_Saved entries:_
● ● ● ● ●

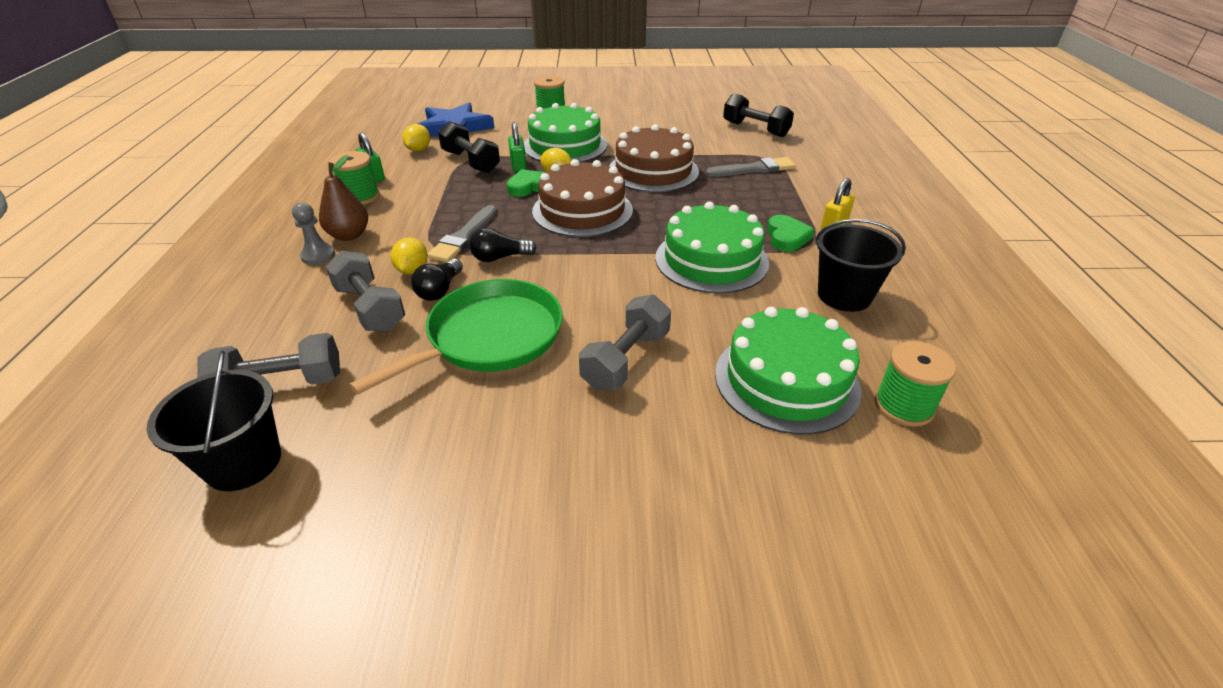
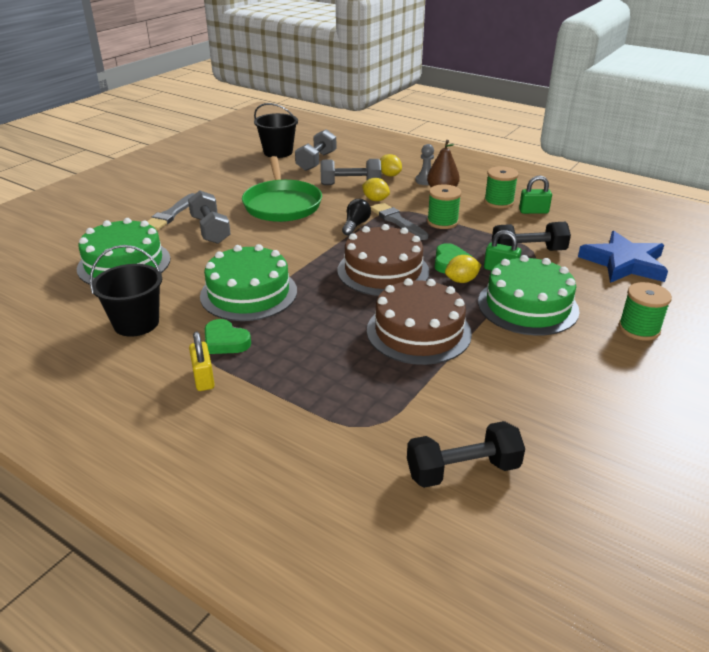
camera: 125 degrees right, 5 degrees down
(418, 150) = (576, 236): yellow lemon -> yellow lemon (389, 175)
(439, 290) = (343, 202): black light bulb -> none
(754, 169) = (355, 397): grey brush -> grey brush (171, 214)
(903, 406) = (53, 286): green spool -> green spool (442, 222)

● ● ● ● ●

_Requirement:_ Hand back the data above exactly, with no images.

_Task solution:_
camera: 125 degrees right, 5 degrees down
(418, 150) = (576, 236): yellow lemon -> yellow lemon (389, 175)
(439, 290) = (343, 202): black light bulb -> none
(754, 169) = (355, 397): grey brush -> grey brush (171, 214)
(903, 406) = (53, 286): green spool -> green spool (442, 222)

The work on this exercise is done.